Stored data
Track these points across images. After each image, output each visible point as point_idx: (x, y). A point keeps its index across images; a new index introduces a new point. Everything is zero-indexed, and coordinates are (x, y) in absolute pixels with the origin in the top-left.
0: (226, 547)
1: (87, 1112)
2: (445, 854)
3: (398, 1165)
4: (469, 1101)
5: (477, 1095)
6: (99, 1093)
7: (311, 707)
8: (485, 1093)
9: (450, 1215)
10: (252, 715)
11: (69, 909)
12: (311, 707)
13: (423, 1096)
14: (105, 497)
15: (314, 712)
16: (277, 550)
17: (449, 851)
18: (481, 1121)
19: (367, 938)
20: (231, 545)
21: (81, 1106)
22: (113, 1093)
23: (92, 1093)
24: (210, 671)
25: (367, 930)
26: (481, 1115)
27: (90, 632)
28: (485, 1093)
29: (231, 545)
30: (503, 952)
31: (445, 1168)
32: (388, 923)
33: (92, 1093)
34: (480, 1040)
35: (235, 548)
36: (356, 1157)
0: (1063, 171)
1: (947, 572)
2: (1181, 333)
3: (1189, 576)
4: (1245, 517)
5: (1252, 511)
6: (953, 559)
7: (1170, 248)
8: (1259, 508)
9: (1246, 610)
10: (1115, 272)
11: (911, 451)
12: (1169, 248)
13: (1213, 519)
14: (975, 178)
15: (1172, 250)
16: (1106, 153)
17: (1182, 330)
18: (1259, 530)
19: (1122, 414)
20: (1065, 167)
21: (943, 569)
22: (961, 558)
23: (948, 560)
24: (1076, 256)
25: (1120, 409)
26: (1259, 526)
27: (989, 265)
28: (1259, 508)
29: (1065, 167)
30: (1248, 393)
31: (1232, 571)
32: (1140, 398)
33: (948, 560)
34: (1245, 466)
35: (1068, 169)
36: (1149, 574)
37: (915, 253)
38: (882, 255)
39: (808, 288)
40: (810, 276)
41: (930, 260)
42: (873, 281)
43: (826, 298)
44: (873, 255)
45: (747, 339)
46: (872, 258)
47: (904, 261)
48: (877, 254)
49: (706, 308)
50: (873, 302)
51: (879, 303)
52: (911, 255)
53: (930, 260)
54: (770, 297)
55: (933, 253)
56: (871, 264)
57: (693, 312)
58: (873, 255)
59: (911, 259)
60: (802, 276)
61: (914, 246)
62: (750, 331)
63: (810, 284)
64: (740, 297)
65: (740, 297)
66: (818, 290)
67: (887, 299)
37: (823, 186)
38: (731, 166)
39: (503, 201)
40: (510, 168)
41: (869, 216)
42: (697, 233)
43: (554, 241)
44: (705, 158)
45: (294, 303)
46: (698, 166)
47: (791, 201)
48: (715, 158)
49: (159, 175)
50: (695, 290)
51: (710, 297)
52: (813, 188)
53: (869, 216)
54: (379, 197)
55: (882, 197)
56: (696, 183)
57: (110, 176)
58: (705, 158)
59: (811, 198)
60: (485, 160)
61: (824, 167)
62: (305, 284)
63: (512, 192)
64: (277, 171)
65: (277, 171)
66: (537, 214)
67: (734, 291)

Given request:
Recast every one of the items above as a JSON array of strings, with one string per line and blank lines omitted.

Answer for this exercise:
[
  "Track these points across images. After each image, output each visible point as point_idx: (x, y). A point keeps its index across images; a new index introduces a new point. Everything is zero-indexed, and coordinates are (x, y) in absolute pixels with the origin in the top-left.",
  "0: (226, 547)",
  "1: (87, 1112)",
  "2: (445, 854)",
  "3: (398, 1165)",
  "4: (469, 1101)",
  "5: (477, 1095)",
  "6: (99, 1093)",
  "7: (311, 707)",
  "8: (485, 1093)",
  "9: (450, 1215)",
  "10: (252, 715)",
  "11: (69, 909)",
  "12: (311, 707)",
  "13: (423, 1096)",
  "14: (105, 497)",
  "15: (314, 712)",
  "16: (277, 550)",
  "17: (449, 851)",
  "18: (481, 1121)",
  "19: (367, 938)",
  "20: (231, 545)",
  "21: (81, 1106)",
  "22: (113, 1093)",
  "23: (92, 1093)",
  "24: (210, 671)",
  "25: (367, 930)",
  "26: (481, 1115)",
  "27: (90, 632)",
  "28: (485, 1093)",
  "29: (231, 545)",
  "30: (503, 952)",
  "31: (445, 1168)",
  "32: (388, 923)",
  "33: (92, 1093)",
  "34: (480, 1040)",
  "35: (235, 548)",
  "36: (356, 1157)",
  "0: (1063, 171)",
  "1: (947, 572)",
  "2: (1181, 333)",
  "3: (1189, 576)",
  "4: (1245, 517)",
  "5: (1252, 511)",
  "6: (953, 559)",
  "7: (1170, 248)",
  "8: (1259, 508)",
  "9: (1246, 610)",
  "10: (1115, 272)",
  "11: (911, 451)",
  "12: (1169, 248)",
  "13: (1213, 519)",
  "14: (975, 178)",
  "15: (1172, 250)",
  "16: (1106, 153)",
  "17: (1182, 330)",
  "18: (1259, 530)",
  "19: (1122, 414)",
  "20: (1065, 167)",
  "21: (943, 569)",
  "22: (961, 558)",
  "23: (948, 560)",
  "24: (1076, 256)",
  "25: (1120, 409)",
  "26: (1259, 526)",
  "27: (989, 265)",
  "28: (1259, 508)",
  "29: (1065, 167)",
  "30: (1248, 393)",
  "31: (1232, 571)",
  "32: (1140, 398)",
  "33: (948, 560)",
  "34: (1245, 466)",
  "35: (1068, 169)",
  "36: (1149, 574)",
  "37: (915, 253)",
  "38: (882, 255)",
  "39: (808, 288)",
  "40: (810, 276)",
  "41: (930, 260)",
  "42: (873, 281)",
  "43: (826, 298)",
  "44: (873, 255)",
  "45: (747, 339)",
  "46: (872, 258)",
  "47: (904, 261)",
  "48: (877, 254)",
  "49: (706, 308)",
  "50: (873, 302)",
  "51: (879, 303)",
  "52: (911, 255)",
  "53: (930, 260)",
  "54: (770, 297)",
  "55: (933, 253)",
  "56: (871, 264)",
  "57: (693, 312)",
  "58: (873, 255)",
  "59: (911, 259)",
  "60: (802, 276)",
  "61: (914, 246)",
  "62: (750, 331)",
  "63: (810, 284)",
  "64: (740, 297)",
  "65: (740, 297)",
  "66: (818, 290)",
  "67: (887, 299)",
  "37: (823, 186)",
  "38: (731, 166)",
  "39: (503, 201)",
  "40: (510, 168)",
  "41: (869, 216)",
  "42: (697, 233)",
  "43: (554, 241)",
  "44: (705, 158)",
  "45: (294, 303)",
  "46: (698, 166)",
  "47: (791, 201)",
  "48: (715, 158)",
  "49: (159, 175)",
  "50: (695, 290)",
  "51: (710, 297)",
  "52: (813, 188)",
  "53: (869, 216)",
  "54: (379, 197)",
  "55: (882, 197)",
  "56: (696, 183)",
  "57: (110, 176)",
  "58: (705, 158)",
  "59: (811, 198)",
  "60: (485, 160)",
  "61: (824, 167)",
  "62: (305, 284)",
  "63: (512, 192)",
  "64: (277, 171)",
  "65: (277, 171)",
  "66: (537, 214)",
  "67: (734, 291)"
]